What you need to do: Apart from the pictures, every part of the records below gets retyped exactly.
[Start of section]
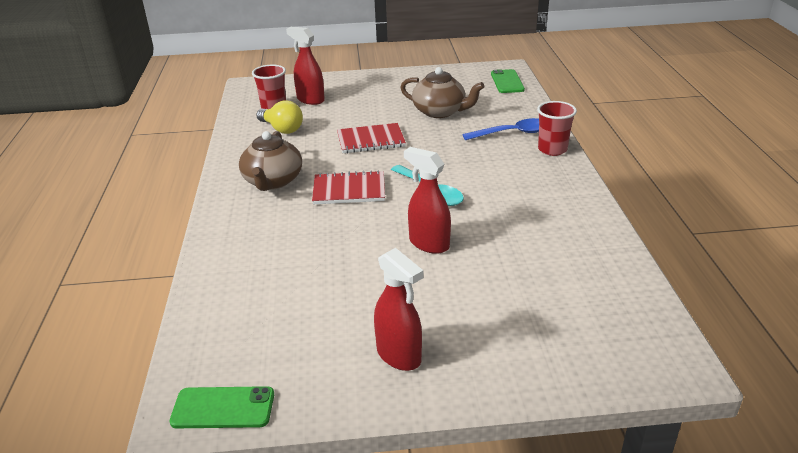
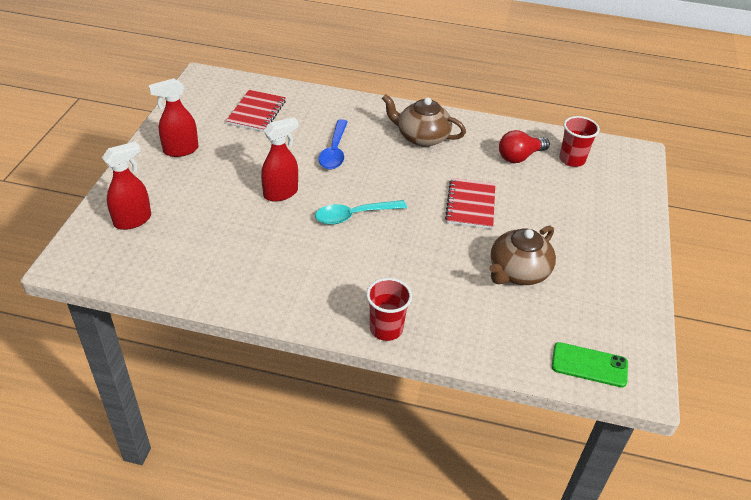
camera: 105 degrees right, 10 degrees up
(223, 408) = (194, 88): green phone -> none
(282, 129) = (519, 157): yellow light bulb -> red light bulb
(310, 100) = (584, 186): red spray bottle -> red spray bottle (133, 220)
(349, 190) = (384, 172): red notebook -> red notebook (256, 112)
(512, 133) = (439, 312): blue spoon -> blue spoon (334, 151)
[End of section]
Task response:
camera: 105 degrees right, 10 degrees up
(223, 408) = (194, 88): green phone -> none
(282, 129) = (519, 157): yellow light bulb -> red light bulb
(310, 100) = (584, 186): red spray bottle -> red spray bottle (133, 220)
(349, 190) = (384, 172): red notebook -> red notebook (256, 112)
(512, 133) = (439, 312): blue spoon -> blue spoon (334, 151)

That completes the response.